>> START

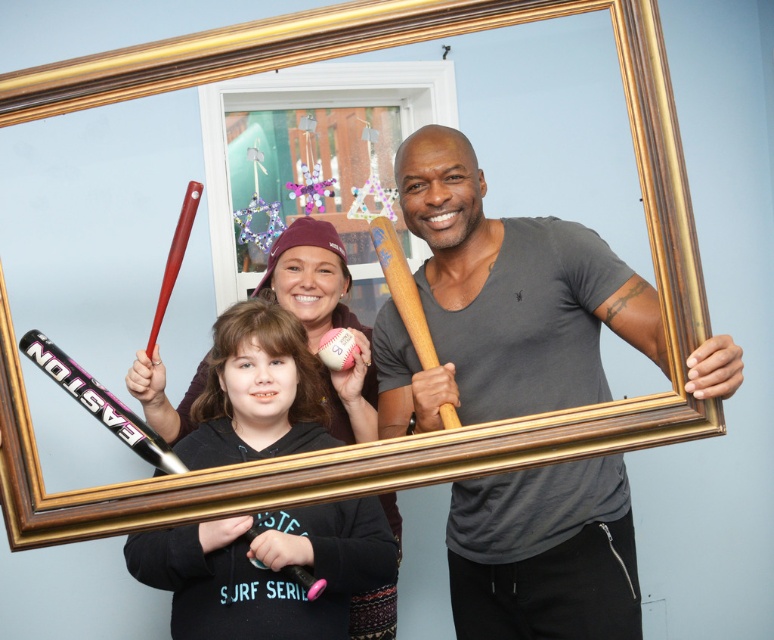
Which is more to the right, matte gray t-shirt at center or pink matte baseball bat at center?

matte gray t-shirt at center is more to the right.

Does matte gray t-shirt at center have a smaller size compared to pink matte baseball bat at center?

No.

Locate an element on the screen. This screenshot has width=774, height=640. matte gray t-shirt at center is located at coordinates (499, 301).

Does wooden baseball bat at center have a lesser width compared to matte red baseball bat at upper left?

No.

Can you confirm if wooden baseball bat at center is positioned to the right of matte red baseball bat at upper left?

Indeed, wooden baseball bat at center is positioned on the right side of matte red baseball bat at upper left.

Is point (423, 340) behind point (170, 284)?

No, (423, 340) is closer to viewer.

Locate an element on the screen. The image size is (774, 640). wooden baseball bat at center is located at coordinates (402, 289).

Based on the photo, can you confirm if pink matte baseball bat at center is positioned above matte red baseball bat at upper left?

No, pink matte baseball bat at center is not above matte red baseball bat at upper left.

>> END

■ **Required task**:
Replace "t-shirt" with "sweater" in the entries, starting at the line that has "matte gray t-shirt at center is more" and stopping after the line that has "Locate an element on the screen. This". Give back only those lines, with nothing else changed.

■ **Result of this task**:
matte gray sweater at center is more to the right.

Does matte gray sweater at center have a smaller size compared to pink matte baseball bat at center?

No.

Locate an element on the screen. This screenshot has width=774, height=640. matte gray sweater at center is located at coordinates (499, 301).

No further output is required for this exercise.